*WHAT TO WORK ON*. Put the items from the line containing "diligent [685, 193]" through the last line of the items into a Markdown table with the columns Row and Line. Number each row and leave out any blank lines.

Stored entries
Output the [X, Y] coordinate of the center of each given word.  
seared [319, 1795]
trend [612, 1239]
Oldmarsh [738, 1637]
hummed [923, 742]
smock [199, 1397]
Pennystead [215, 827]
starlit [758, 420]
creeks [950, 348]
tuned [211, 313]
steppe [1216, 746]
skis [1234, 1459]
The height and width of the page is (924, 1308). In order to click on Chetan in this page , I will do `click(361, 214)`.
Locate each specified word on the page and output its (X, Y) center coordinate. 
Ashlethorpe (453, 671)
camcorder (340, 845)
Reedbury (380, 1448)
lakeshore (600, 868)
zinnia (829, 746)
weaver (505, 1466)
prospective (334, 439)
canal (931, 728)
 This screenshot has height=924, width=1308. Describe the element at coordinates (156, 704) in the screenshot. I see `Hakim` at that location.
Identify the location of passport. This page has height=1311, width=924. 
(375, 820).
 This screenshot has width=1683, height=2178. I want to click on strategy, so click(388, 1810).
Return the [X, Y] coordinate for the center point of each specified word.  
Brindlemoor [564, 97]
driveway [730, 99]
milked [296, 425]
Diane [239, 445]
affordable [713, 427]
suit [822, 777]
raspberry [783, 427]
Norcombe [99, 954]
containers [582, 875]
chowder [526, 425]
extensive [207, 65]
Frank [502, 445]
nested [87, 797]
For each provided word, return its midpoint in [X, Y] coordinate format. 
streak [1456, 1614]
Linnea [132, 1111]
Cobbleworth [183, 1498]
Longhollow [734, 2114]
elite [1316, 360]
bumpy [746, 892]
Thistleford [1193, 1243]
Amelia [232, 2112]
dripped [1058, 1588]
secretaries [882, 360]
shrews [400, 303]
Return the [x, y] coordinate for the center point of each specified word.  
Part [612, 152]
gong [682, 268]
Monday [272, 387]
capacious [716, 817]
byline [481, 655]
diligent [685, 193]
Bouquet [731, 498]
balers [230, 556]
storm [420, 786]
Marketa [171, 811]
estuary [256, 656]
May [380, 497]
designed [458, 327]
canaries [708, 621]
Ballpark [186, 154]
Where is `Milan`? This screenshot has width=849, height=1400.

*RESPONSE TO THE TASK*.
| Row | Line |
|---|---|
| 1 | diligent [685, 193] |
| 2 | Bouquet [731, 498] |
| 3 | balers [230, 556] |
| 4 | storm [420, 786] |
| 5 | Marketa [171, 811] |
| 6 | estuary [256, 656] |
| 7 | May [380, 497] |
| 8 | designed [458, 327] |
| 9 | canaries [708, 621] |
| 10 | Ballpark [186, 154] |
| 11 | Where is `Milan`? This screenshot has width=849, height=1400. |